## TASK MATERIAL
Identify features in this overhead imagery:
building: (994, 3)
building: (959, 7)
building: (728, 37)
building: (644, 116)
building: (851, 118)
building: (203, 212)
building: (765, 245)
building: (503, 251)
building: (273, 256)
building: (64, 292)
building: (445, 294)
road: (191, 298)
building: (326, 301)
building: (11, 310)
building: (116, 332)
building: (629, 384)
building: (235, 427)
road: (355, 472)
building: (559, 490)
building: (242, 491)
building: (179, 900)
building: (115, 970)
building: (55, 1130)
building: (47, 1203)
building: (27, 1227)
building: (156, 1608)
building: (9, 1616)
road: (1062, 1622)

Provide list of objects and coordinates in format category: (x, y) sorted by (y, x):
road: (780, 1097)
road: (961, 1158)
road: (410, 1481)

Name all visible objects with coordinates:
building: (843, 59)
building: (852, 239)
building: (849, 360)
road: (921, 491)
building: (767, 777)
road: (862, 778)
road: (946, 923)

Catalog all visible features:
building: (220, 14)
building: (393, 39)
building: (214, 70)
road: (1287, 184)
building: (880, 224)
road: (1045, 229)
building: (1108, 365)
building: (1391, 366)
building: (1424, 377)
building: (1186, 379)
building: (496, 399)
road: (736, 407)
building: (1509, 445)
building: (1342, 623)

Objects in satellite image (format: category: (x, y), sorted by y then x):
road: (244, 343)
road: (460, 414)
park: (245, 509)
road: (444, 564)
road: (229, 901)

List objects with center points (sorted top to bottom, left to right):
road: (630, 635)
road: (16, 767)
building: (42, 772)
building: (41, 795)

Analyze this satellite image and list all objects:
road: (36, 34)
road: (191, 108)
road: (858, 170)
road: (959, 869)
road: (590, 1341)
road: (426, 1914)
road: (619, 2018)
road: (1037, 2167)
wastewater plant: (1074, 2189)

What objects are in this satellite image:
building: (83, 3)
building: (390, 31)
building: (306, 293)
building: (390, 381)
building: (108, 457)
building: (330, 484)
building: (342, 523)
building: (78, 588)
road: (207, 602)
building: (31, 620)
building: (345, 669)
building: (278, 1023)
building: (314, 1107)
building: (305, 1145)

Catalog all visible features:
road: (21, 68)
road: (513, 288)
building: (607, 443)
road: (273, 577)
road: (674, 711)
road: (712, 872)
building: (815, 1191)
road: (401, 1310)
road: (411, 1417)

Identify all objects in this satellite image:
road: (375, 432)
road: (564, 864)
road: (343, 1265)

## WORK ITEM
Only these lines should appear in the reply: the one containing "List objects with", the last line of the data, and all lines between them, each copied exactly.

## TASK SOLUTION
List objects with center points (sorted top to bottom, left to right):
road: (630, 635)
road: (16, 767)
building: (42, 772)
building: (41, 795)

Analyze this satellite image and list all objects:
road: (36, 34)
road: (191, 108)
road: (858, 170)
road: (959, 869)
road: (590, 1341)
road: (426, 1914)
road: (619, 2018)
road: (1037, 2167)
wastewater plant: (1074, 2189)

What objects are in this satellite image:
building: (83, 3)
building: (390, 31)
building: (306, 293)
building: (390, 381)
building: (108, 457)
building: (330, 484)
building: (342, 523)
building: (78, 588)
road: (207, 602)
building: (31, 620)
building: (345, 669)
building: (278, 1023)
building: (314, 1107)
building: (305, 1145)

Catalog all visible features:
road: (21, 68)
road: (513, 288)
building: (607, 443)
road: (273, 577)
road: (674, 711)
road: (712, 872)
building: (815, 1191)
road: (401, 1310)
road: (411, 1417)

Identify all objects in this satellite image:
road: (375, 432)
road: (564, 864)
road: (343, 1265)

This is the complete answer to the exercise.